[Saved records]
━━━━━━━━━━━━━━━━━━━━━━━━━━━━━━
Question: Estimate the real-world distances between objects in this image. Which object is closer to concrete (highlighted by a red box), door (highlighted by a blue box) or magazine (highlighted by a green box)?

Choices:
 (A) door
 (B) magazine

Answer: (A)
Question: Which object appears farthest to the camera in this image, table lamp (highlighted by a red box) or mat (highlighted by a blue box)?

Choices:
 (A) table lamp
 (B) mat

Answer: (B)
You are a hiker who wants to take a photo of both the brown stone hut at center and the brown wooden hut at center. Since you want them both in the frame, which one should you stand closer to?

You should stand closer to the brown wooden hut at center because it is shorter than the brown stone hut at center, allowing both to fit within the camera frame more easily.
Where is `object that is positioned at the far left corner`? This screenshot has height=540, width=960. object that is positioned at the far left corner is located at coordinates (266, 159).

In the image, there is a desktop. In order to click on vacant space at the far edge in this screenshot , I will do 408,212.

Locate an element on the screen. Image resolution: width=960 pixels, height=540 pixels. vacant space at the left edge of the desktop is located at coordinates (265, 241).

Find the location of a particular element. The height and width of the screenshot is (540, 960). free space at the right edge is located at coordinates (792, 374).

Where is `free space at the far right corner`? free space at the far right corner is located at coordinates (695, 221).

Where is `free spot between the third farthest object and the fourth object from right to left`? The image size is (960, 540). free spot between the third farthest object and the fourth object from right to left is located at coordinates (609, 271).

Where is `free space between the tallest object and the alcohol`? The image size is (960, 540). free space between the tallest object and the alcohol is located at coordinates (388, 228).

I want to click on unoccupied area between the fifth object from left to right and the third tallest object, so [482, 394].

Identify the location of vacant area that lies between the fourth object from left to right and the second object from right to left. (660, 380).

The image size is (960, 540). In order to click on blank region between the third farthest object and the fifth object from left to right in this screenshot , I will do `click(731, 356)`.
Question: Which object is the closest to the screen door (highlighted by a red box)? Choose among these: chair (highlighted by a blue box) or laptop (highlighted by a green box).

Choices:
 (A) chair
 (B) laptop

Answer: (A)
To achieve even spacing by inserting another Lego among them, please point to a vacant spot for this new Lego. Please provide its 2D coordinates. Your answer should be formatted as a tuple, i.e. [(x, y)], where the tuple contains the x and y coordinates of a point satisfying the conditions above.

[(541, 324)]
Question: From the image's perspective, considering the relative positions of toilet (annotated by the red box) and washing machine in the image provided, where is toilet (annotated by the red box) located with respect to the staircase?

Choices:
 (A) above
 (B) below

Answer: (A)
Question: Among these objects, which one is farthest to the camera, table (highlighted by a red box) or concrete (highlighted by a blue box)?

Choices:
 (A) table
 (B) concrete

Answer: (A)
━━━━━━━━━━━━━━━━━━━━━━━━━━━━━━
**Stated exercise:** Write out all of the lines above again, word for word, from the first to the last.

**Exercise response:**
Question: Estimate the real-world distances between objects in this image. Which object is closer to concrete (highlighted by a red box), door (highlighted by a blue box) or magazine (highlighted by a green box)?

Choices:
 (A) door
 (B) magazine

Answer: (A)
Question: Which object appears farthest to the camera in this image, table lamp (highlighted by a red box) or mat (highlighted by a blue box)?

Choices:
 (A) table lamp
 (B) mat

Answer: (B)
You are a hiker who wants to take a photo of both the brown stone hut at center and the brown wooden hut at center. Since you want them both in the frame, which one should you stand closer to?

You should stand closer to the brown wooden hut at center because it is shorter than the brown stone hut at center, allowing both to fit within the camera frame more easily.
Where is `object that is positioned at the far left corner`? This screenshot has height=540, width=960. object that is positioned at the far left corner is located at coordinates (266, 159).

In the image, there is a desktop. In order to click on vacant space at the far edge in this screenshot , I will do 408,212.

Locate an element on the screen. Image resolution: width=960 pixels, height=540 pixels. vacant space at the left edge of the desktop is located at coordinates (265, 241).

Find the location of a particular element. The height and width of the screenshot is (540, 960). free space at the right edge is located at coordinates (792, 374).

Where is `free space at the far right corner`? free space at the far right corner is located at coordinates (695, 221).

Where is `free spot between the third farthest object and the fourth object from right to left`? The image size is (960, 540). free spot between the third farthest object and the fourth object from right to left is located at coordinates (609, 271).

Where is `free space between the tallest object and the alcohol`? The image size is (960, 540). free space between the tallest object and the alcohol is located at coordinates (388, 228).

I want to click on unoccupied area between the fifth object from left to right and the third tallest object, so [482, 394].

Identify the location of vacant area that lies between the fourth object from left to right and the second object from right to left. (660, 380).

The image size is (960, 540). In order to click on blank region between the third farthest object and the fifth object from left to right in this screenshot , I will do `click(731, 356)`.
Question: Which object is the closest to the screen door (highlighted by a red box)? Choose among these: chair (highlighted by a blue box) or laptop (highlighted by a green box).

Choices:
 (A) chair
 (B) laptop

Answer: (A)
To achieve even spacing by inserting another Lego among them, please point to a vacant spot for this new Lego. Please provide its 2D coordinates. Your answer should be formatted as a tuple, i.e. [(x, y)], where the tuple contains the x and y coordinates of a point satisfying the conditions above.

[(541, 324)]
Question: From the image's perspective, considering the relative positions of toilet (annotated by the red box) and washing machine in the image provided, where is toilet (annotated by the red box) located with respect to the staircase?

Choices:
 (A) above
 (B) below

Answer: (A)
Question: Among these objects, which one is farthest to the camera, table (highlighted by a red box) or concrete (highlighted by a blue box)?

Choices:
 (A) table
 (B) concrete

Answer: (A)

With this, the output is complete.